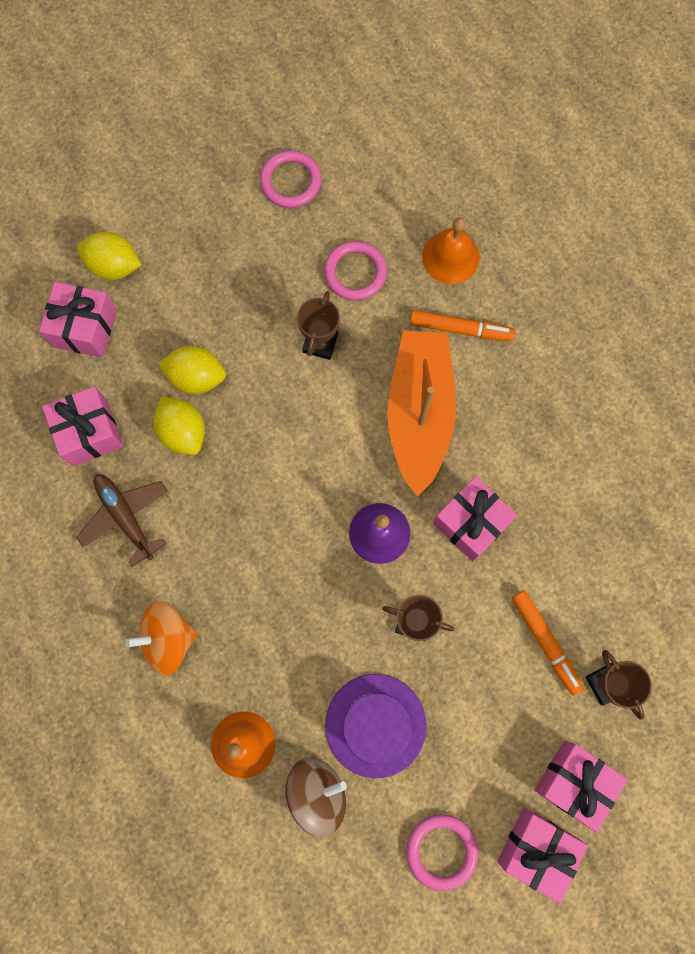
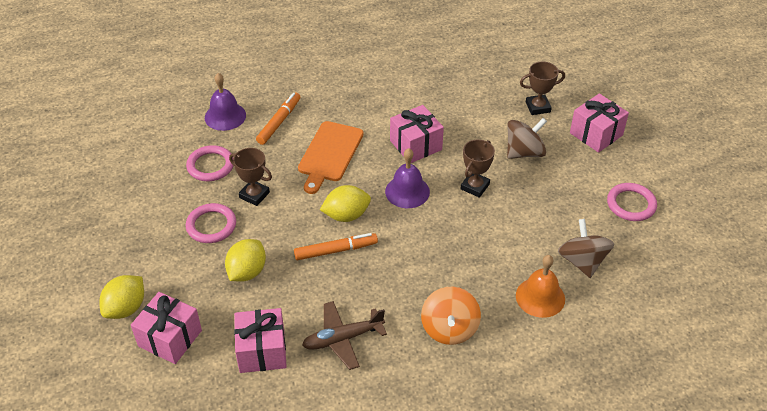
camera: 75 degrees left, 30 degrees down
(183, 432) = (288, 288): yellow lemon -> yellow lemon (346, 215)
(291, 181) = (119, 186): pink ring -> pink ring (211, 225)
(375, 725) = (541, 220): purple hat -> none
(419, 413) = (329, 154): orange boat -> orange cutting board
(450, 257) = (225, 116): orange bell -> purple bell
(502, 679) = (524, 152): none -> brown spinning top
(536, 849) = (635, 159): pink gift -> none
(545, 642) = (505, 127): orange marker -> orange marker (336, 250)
-*-*-
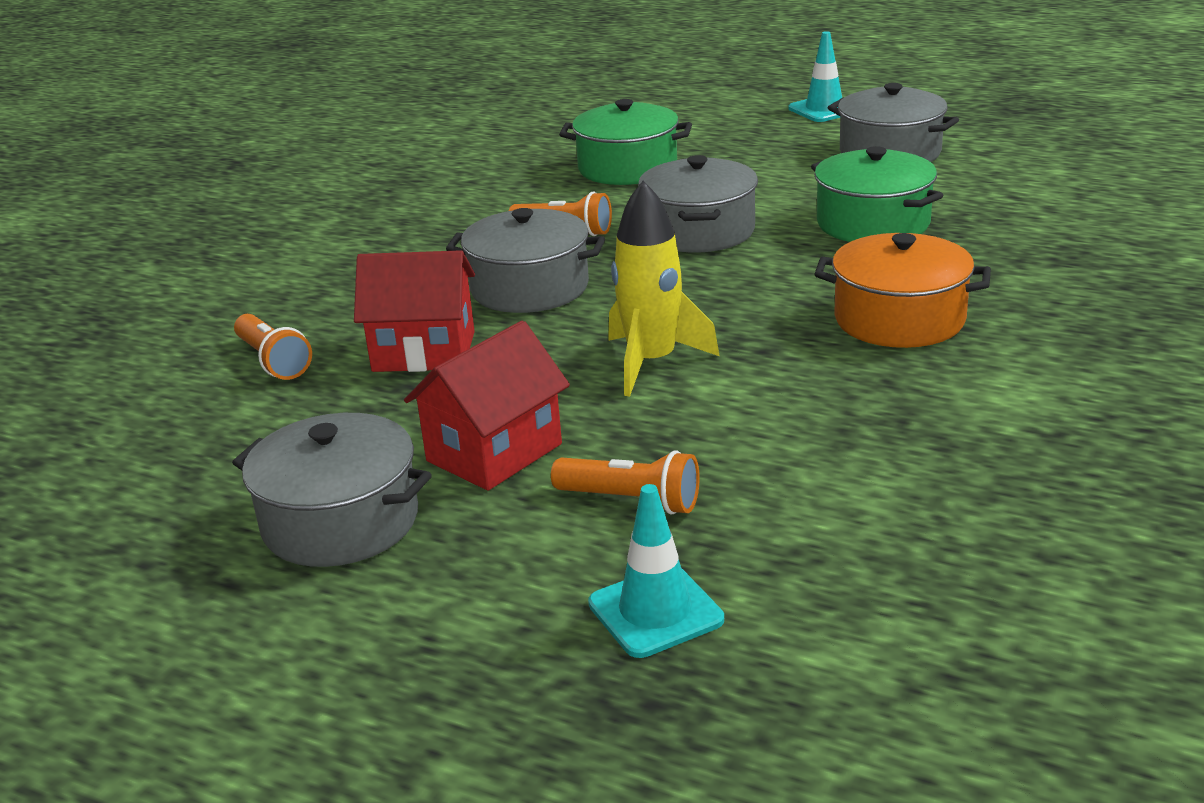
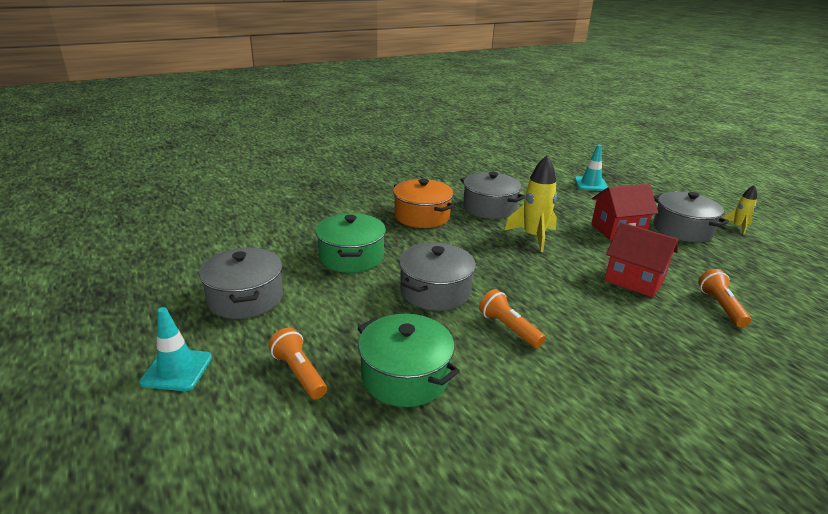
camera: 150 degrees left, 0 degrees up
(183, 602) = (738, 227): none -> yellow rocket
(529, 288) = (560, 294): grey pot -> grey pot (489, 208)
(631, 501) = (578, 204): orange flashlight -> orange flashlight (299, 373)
-*-*-
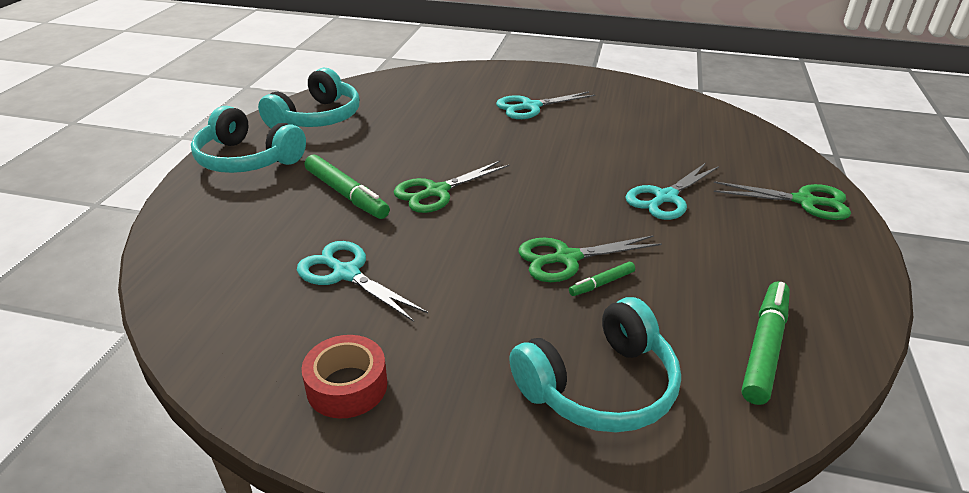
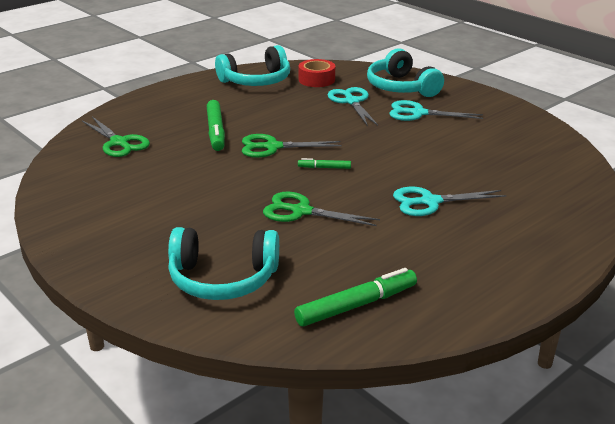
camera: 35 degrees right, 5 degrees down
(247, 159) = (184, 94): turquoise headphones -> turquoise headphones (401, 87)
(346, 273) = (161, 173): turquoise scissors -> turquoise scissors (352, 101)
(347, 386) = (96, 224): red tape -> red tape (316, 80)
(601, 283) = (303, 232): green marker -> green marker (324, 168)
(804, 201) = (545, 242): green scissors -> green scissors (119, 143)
-*-*-
## [TO-DO ITEM]
Using the entries above, output exactly the lines between the line holding "(183, 432) = (288, 288): yellow" and the line holding "(545, 642) = (505, 127): orange", end lines included, and nothing more.

## [WRITTEN ANSWER]
(183, 432) = (288, 288): yellow lemon -> yellow lemon (346, 215)
(291, 181) = (119, 186): pink ring -> pink ring (211, 225)
(375, 725) = (541, 220): purple hat -> none
(419, 413) = (329, 154): orange boat -> orange cutting board
(450, 257) = (225, 116): orange bell -> purple bell
(502, 679) = (524, 152): none -> brown spinning top
(536, 849) = (635, 159): pink gift -> none
(545, 642) = (505, 127): orange marker -> orange marker (336, 250)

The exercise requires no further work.